→ THE PROBLEM: Starting with the line that contains "(527, 283) = (393, 387): yellow" and stopping after the line that contains "(602, 314) = (428, 490): red", return each line below exactly as written, with no others.

╔══

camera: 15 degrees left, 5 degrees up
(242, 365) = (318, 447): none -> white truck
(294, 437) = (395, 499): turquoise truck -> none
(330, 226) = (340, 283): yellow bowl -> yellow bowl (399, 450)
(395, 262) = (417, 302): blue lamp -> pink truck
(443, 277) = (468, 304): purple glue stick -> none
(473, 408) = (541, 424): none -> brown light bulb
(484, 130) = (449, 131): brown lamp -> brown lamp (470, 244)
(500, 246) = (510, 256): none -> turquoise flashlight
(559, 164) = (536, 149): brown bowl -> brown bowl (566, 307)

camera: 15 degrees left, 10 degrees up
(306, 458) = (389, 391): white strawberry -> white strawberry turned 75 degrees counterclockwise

╚══
╔══

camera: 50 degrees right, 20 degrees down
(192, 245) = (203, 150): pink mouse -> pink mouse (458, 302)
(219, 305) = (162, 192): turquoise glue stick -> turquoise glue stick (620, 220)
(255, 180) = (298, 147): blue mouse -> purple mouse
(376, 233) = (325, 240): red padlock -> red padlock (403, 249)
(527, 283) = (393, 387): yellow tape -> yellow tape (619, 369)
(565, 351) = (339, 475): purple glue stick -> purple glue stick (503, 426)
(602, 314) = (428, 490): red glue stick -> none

╚══
╔══

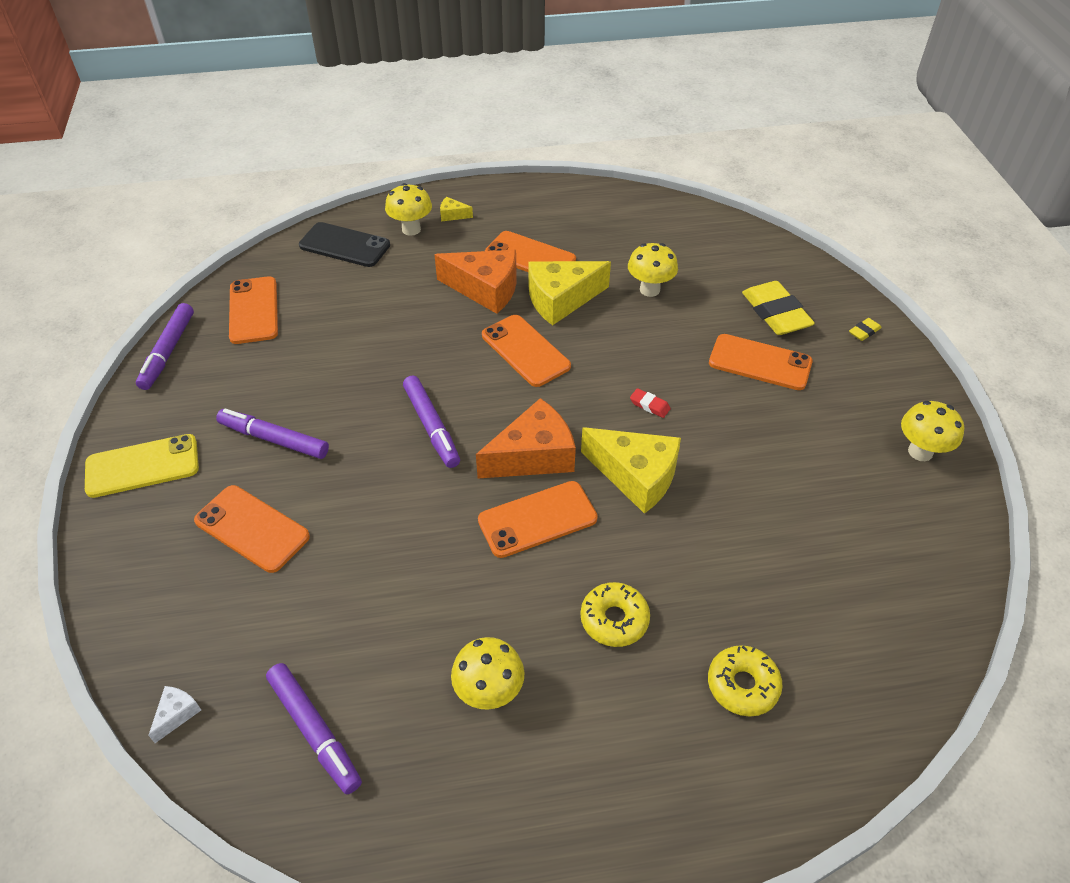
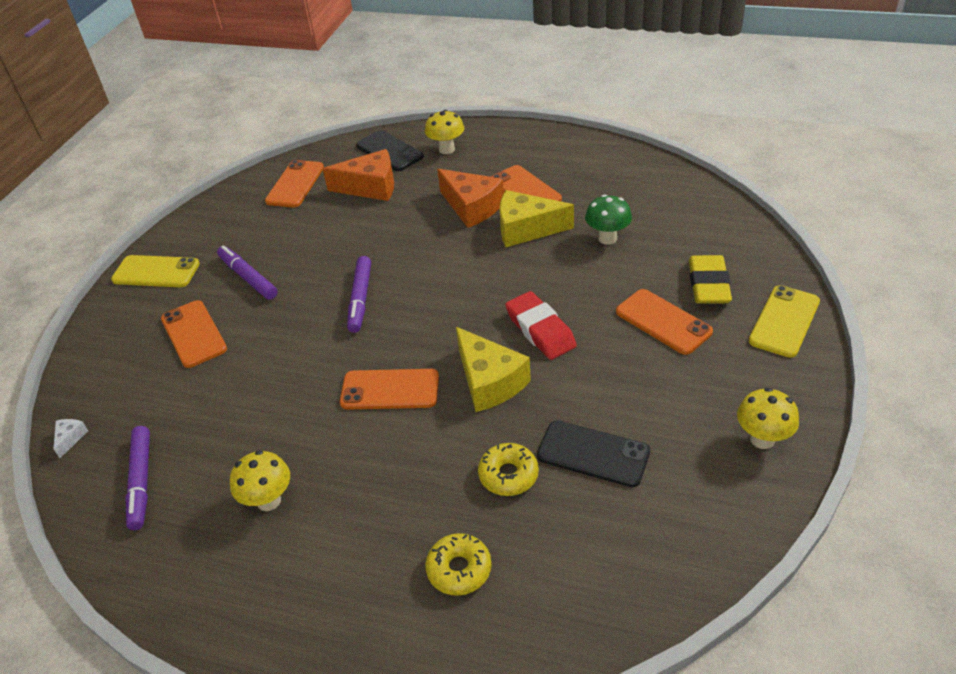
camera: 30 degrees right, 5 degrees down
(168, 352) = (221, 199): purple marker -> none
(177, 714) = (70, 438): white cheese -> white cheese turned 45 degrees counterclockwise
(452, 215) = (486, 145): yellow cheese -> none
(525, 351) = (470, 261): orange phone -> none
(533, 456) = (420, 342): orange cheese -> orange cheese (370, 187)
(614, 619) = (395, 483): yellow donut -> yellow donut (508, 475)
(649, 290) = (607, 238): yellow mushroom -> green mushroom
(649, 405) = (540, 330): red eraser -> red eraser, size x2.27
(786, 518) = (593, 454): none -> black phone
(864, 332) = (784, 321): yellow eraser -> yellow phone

╚══

→ RESPONSE:
(527, 283) = (393, 387): yellow tape -> yellow tape (619, 369)
(565, 351) = (339, 475): purple glue stick -> purple glue stick (503, 426)
(602, 314) = (428, 490): red glue stick -> none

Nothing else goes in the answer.